(Beginning of TASK INPUT)

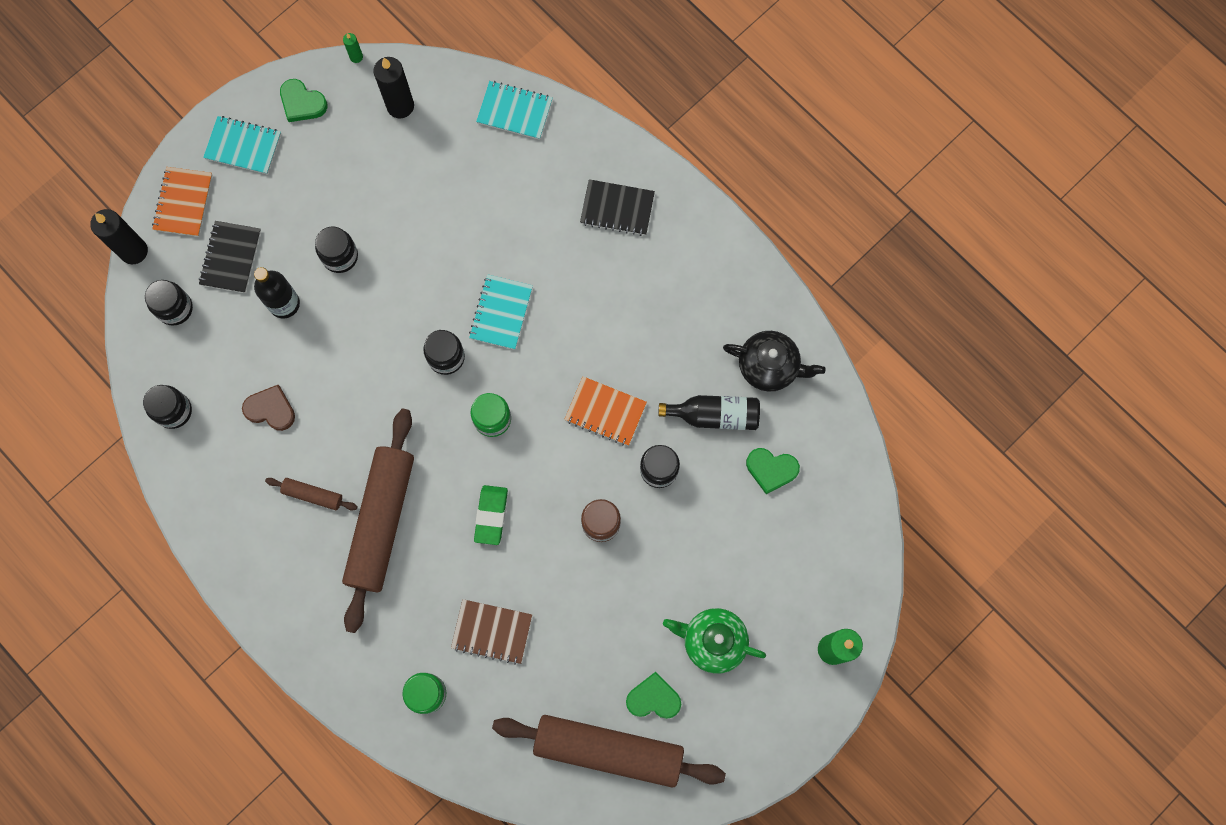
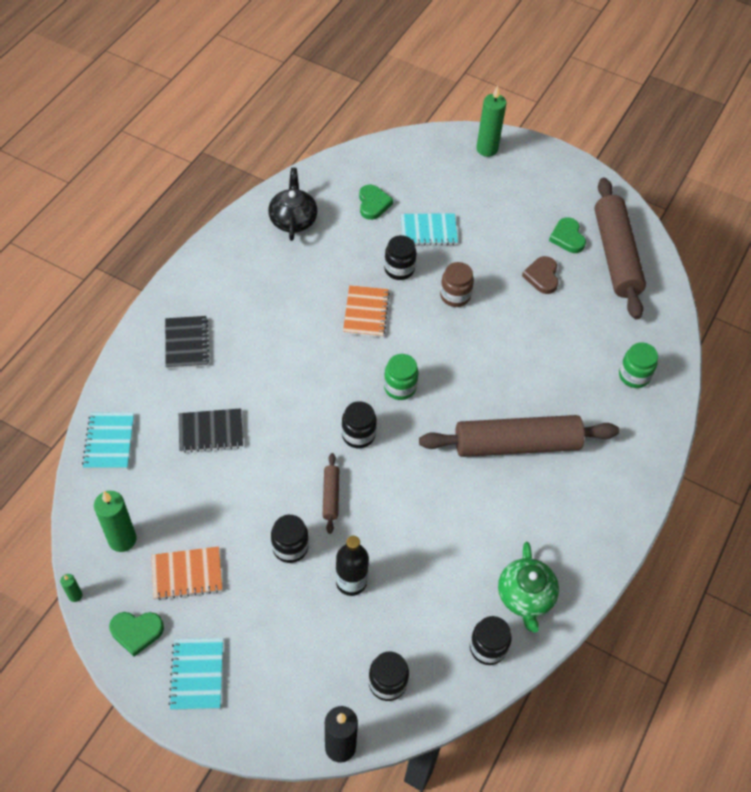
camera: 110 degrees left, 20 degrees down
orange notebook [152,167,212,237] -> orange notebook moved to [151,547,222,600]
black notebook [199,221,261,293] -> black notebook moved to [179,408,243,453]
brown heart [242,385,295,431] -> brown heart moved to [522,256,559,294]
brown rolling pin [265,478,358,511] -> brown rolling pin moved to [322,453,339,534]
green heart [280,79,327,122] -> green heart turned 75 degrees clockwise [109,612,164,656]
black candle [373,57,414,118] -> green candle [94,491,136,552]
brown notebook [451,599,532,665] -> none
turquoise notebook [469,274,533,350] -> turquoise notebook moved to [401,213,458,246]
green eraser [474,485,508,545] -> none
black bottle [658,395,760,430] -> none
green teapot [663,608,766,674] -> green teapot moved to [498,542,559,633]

(End of TASK INPUT)
(Beginning of TASK INPUT)

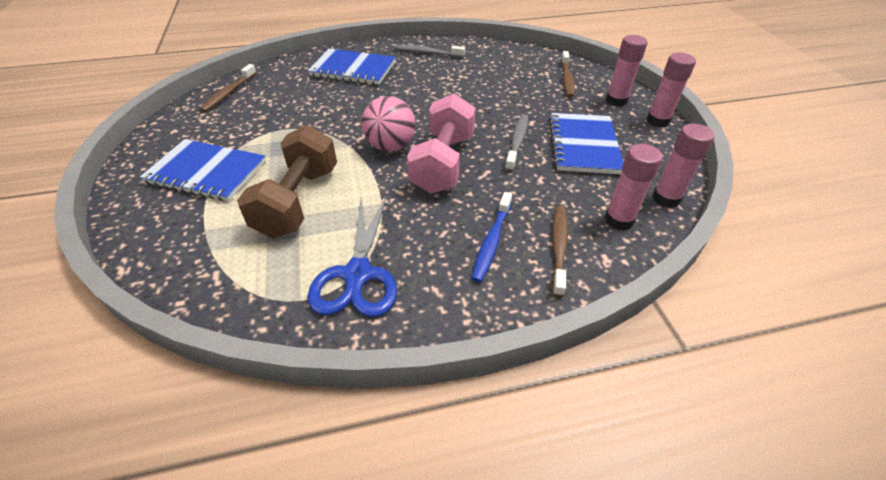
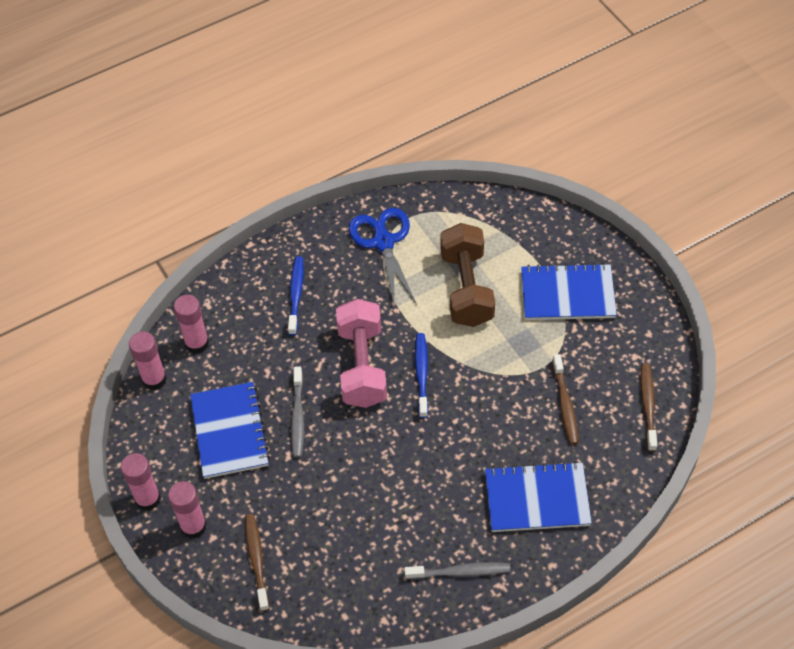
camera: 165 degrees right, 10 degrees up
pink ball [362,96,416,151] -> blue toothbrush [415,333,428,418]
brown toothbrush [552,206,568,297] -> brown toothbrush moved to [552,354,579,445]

(End of TASK INPUT)
(Beginning of TASK INPUT)

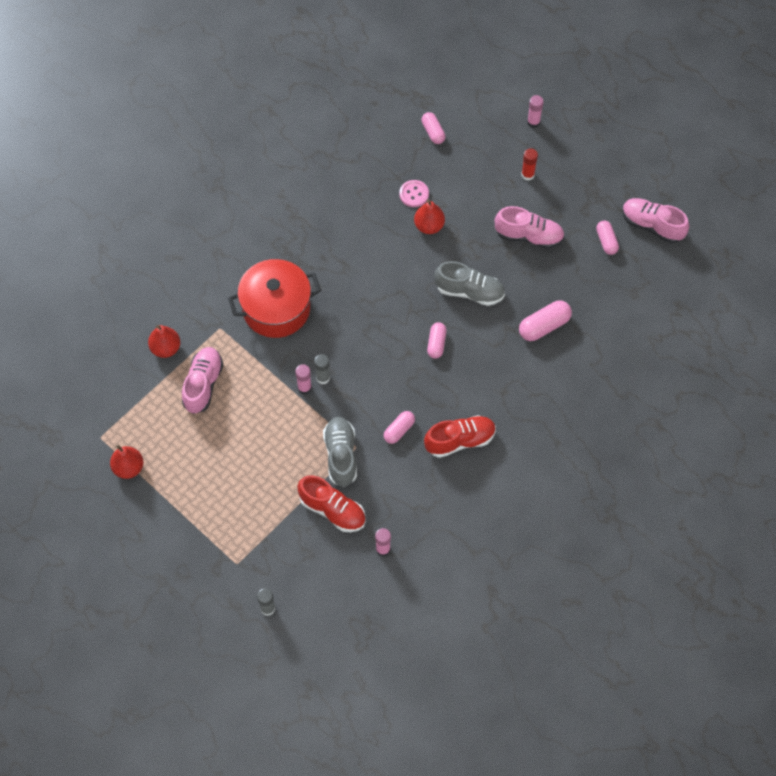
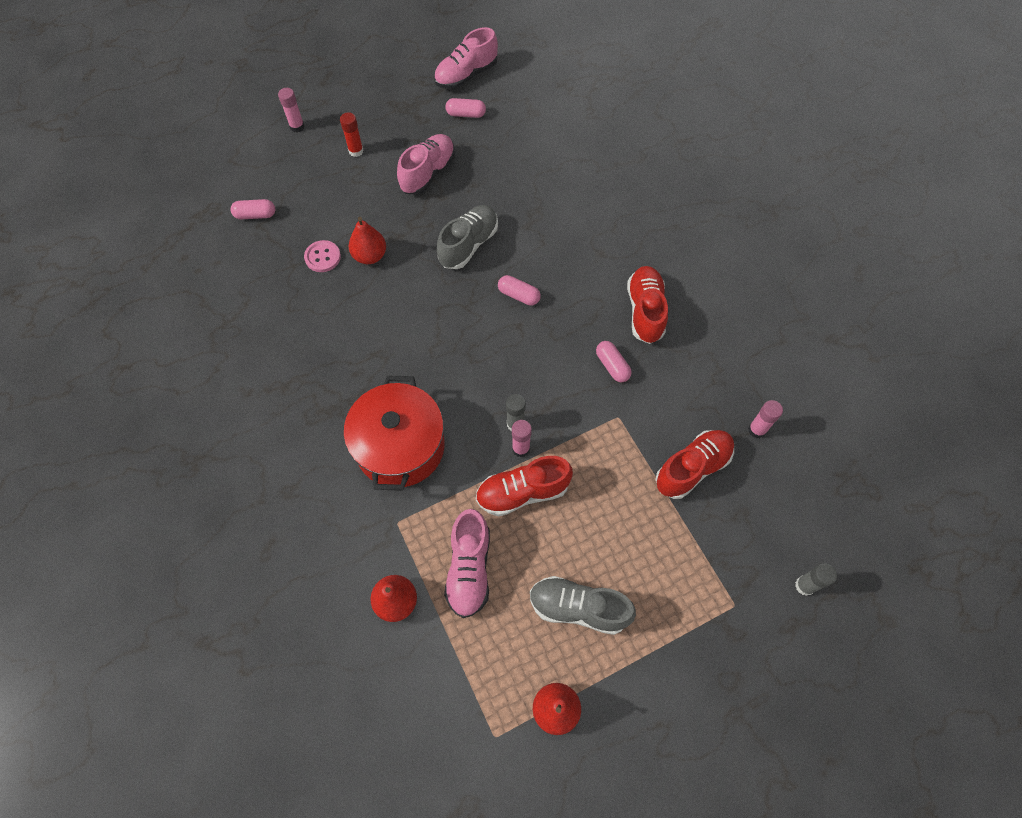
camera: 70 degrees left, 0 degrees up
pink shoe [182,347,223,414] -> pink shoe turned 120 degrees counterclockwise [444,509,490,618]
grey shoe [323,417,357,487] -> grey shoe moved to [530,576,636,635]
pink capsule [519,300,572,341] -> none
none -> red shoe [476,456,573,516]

(End of TASK INPUT)

• TASK INSTRUCTIONS: From the entries above, extract only the lines running from the one containing "camera: 110 degrees left, 20 degrees down" through the one containing "black candle [373,57,414,118]", inclusive.

• WRITTEN SOLUTION:
camera: 110 degrees left, 20 degrees down
orange notebook [152,167,212,237] -> orange notebook moved to [151,547,222,600]
black notebook [199,221,261,293] -> black notebook moved to [179,408,243,453]
brown heart [242,385,295,431] -> brown heart moved to [522,256,559,294]
brown rolling pin [265,478,358,511] -> brown rolling pin moved to [322,453,339,534]
green heart [280,79,327,122] -> green heart turned 75 degrees clockwise [109,612,164,656]
black candle [373,57,414,118] -> green candle [94,491,136,552]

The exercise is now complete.